None of the pictures should be copied, though every line of the listing must be printed exactly.

-------- TASK DATA --------

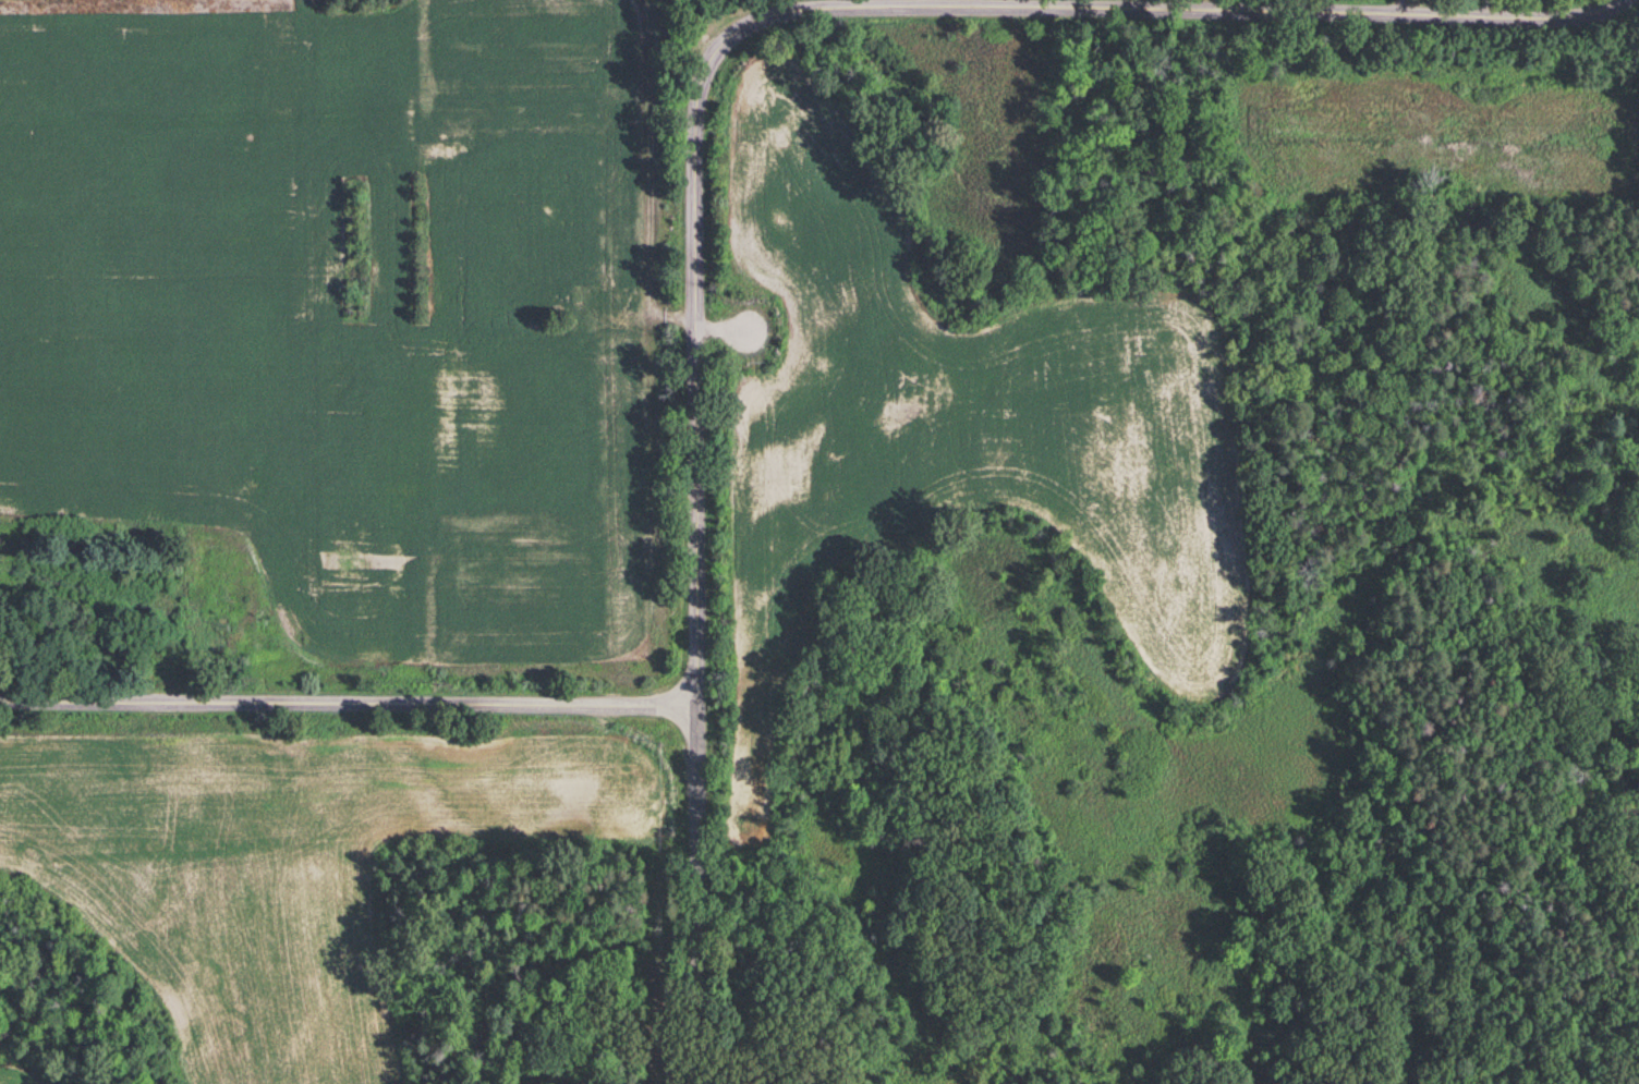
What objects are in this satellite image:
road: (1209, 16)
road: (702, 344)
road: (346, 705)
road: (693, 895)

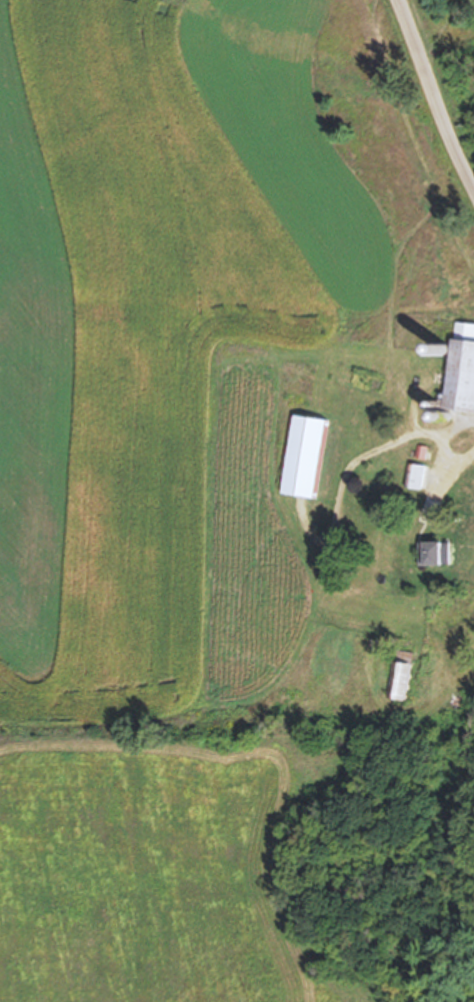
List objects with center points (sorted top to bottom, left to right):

--------

[OUTPUT OF THE EXERCISE]:
What objects are in this satellite image:
road: (1209, 16)
road: (702, 344)
road: (346, 705)
road: (693, 895)

List objects with center points (sorted top to bottom, left to right):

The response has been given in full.